**DIRECTIONS FOR THIS TASK**
Each record that follows is to be duplicated exactly, though its pictures are not.

**SOURCE DATA**

* * *

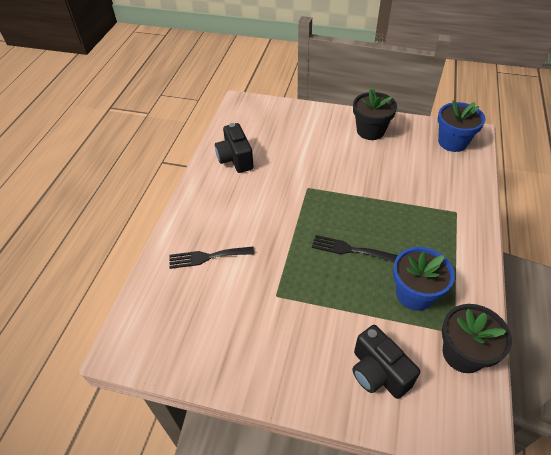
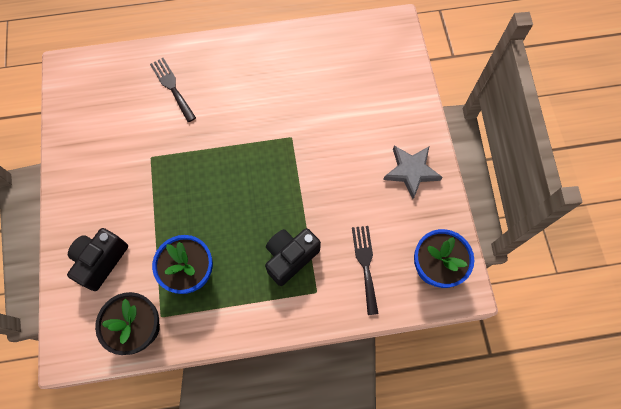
camera: 65 degrees right, 20 degrees up
(235, 159) = (303, 57): black camera -> black camera (290, 258)
(349, 249) = (224, 201): black fork -> black fork (365, 264)
(370, 131) = (411, 171): black flower pot -> grey star

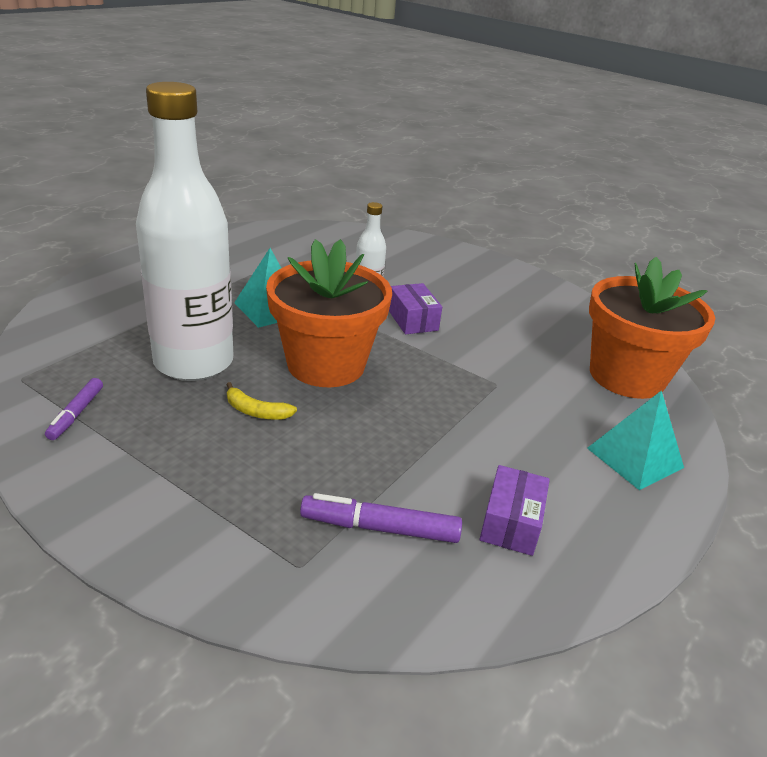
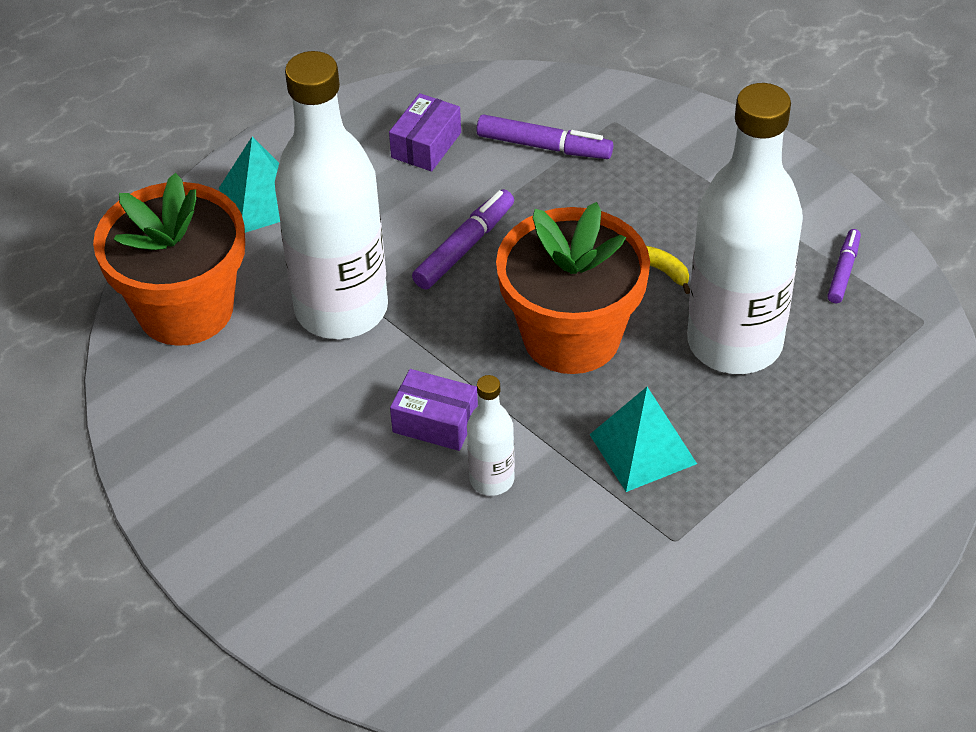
camera: 165 degrees left, 15 degrees up
(412, 320) = (435, 422): purple box -> purple box turned 60 degrees counterclockwise
(431, 424) = (465, 247): none -> purple marker
(511, 378) = (341, 309): none -> white bottle

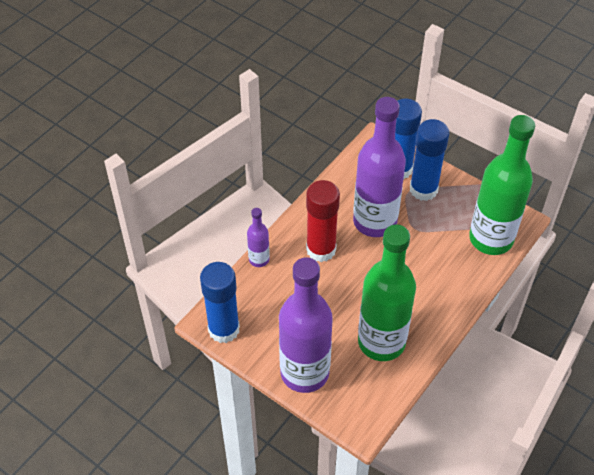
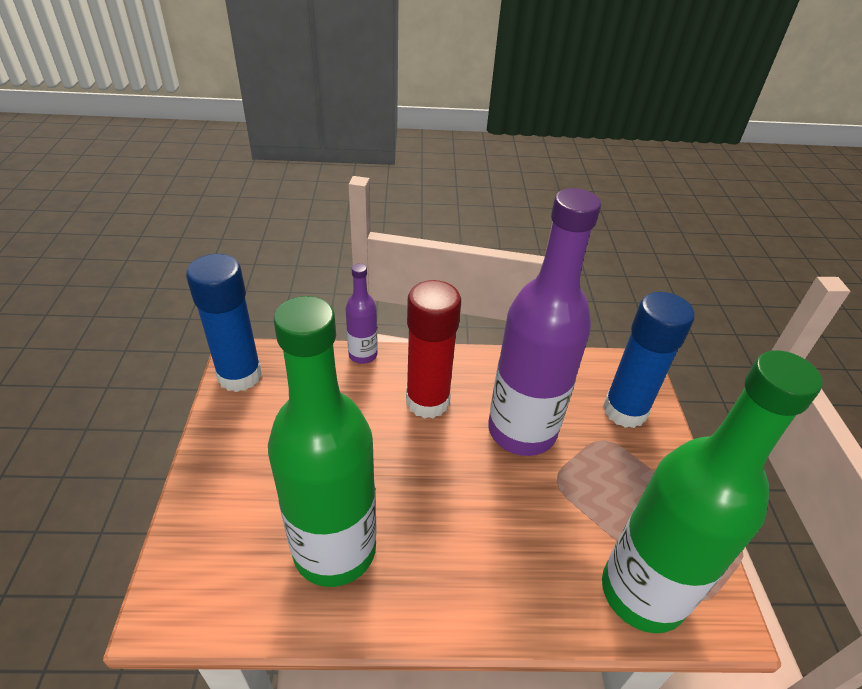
camera: 50 degrees right, 10 degrees down
(304, 372) = (223, 486): purple bottle -> none
(423, 189) = (626, 454): blue glue stick -> none

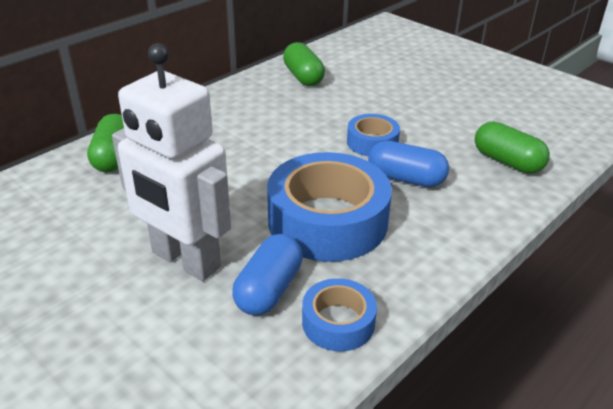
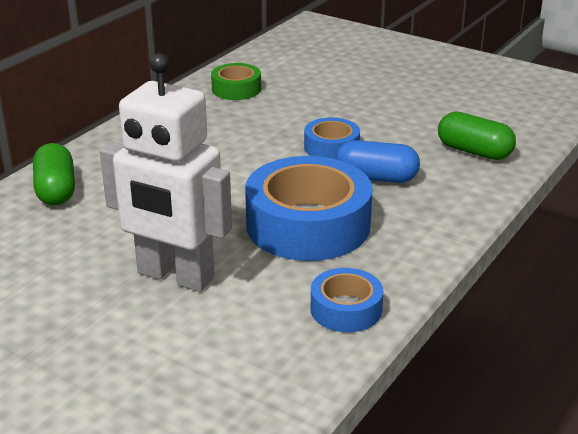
camera: 10 degrees left, 5 degrees down
(269, 289) = (269, 291): blue capsule -> none
(303, 77) = (236, 89): green capsule -> green tape

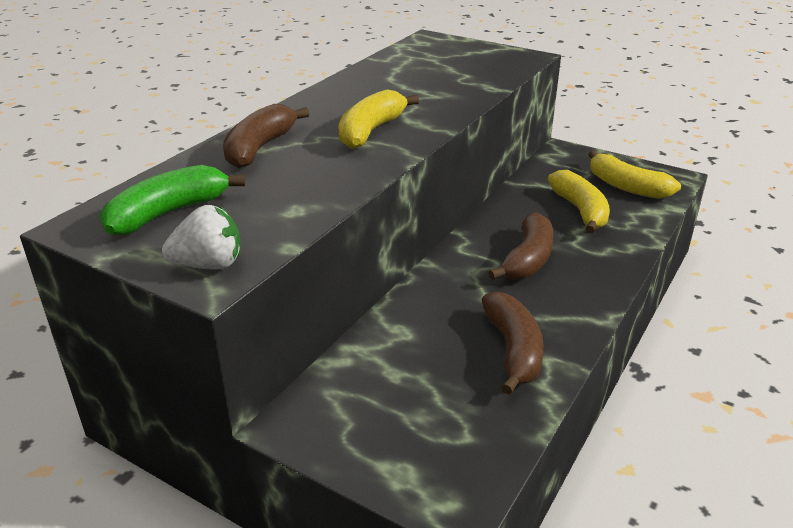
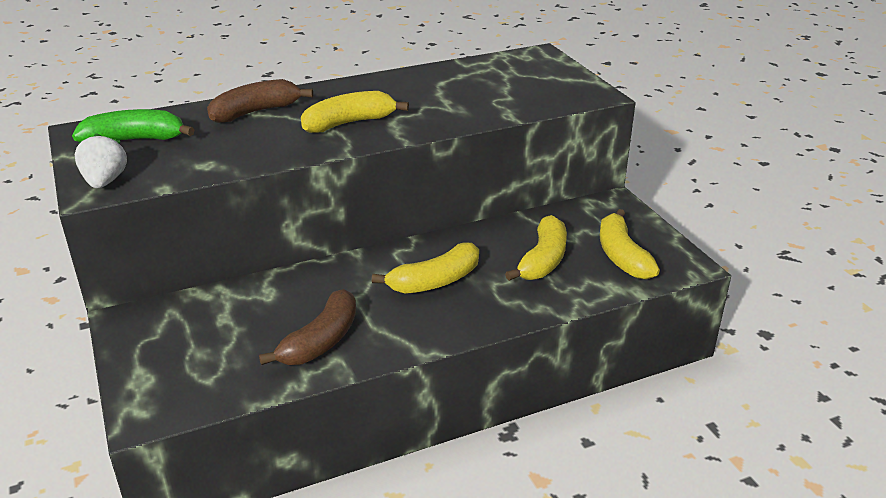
camera: 35 degrees right, 0 degrees up
(209, 265) = (105, 182): white strawberry -> white strawberry turned 120 degrees counterclockwise
(527, 259) = (435, 281): brown banana -> yellow banana

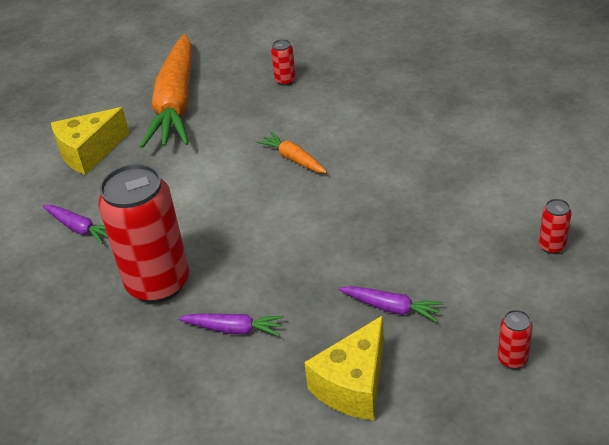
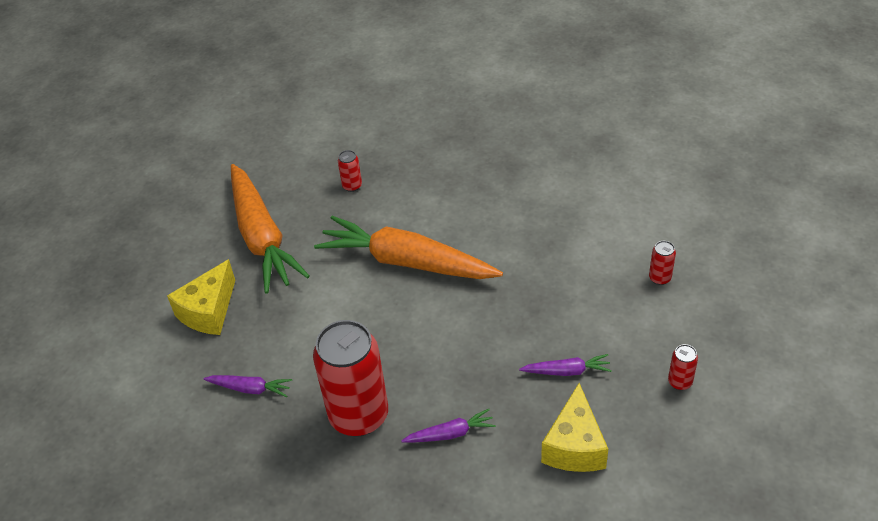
camera: 25 degrees left, 5 degrees up
(293, 159) = (406, 262): orange carrot -> orange carrot, size x2.33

* * *

**PROBLEM SOLUTION**
camera: 65 degrees right, 20 degrees up
(235, 159) = (303, 57): black camera -> black camera (290, 258)
(349, 249) = (224, 201): black fork -> black fork (365, 264)
(370, 131) = (411, 171): black flower pot -> grey star

camera: 165 degrees left, 15 degrees up
(412, 320) = (435, 422): purple box -> purple box turned 60 degrees counterclockwise
(431, 424) = (465, 247): none -> purple marker
(511, 378) = (341, 309): none -> white bottle

camera: 50 degrees right, 10 degrees down
(304, 372) = (223, 486): purple bottle -> none
(423, 189) = (626, 454): blue glue stick -> none

camera: 10 degrees left, 5 degrees down
(269, 289) = (269, 291): blue capsule -> none
(303, 77) = (236, 89): green capsule -> green tape

camera: 35 degrees right, 0 degrees up
(209, 265) = (105, 182): white strawberry -> white strawberry turned 120 degrees counterclockwise
(527, 259) = (435, 281): brown banana -> yellow banana

camera: 25 degrees left, 5 degrees up
(293, 159) = (406, 262): orange carrot -> orange carrot, size x2.33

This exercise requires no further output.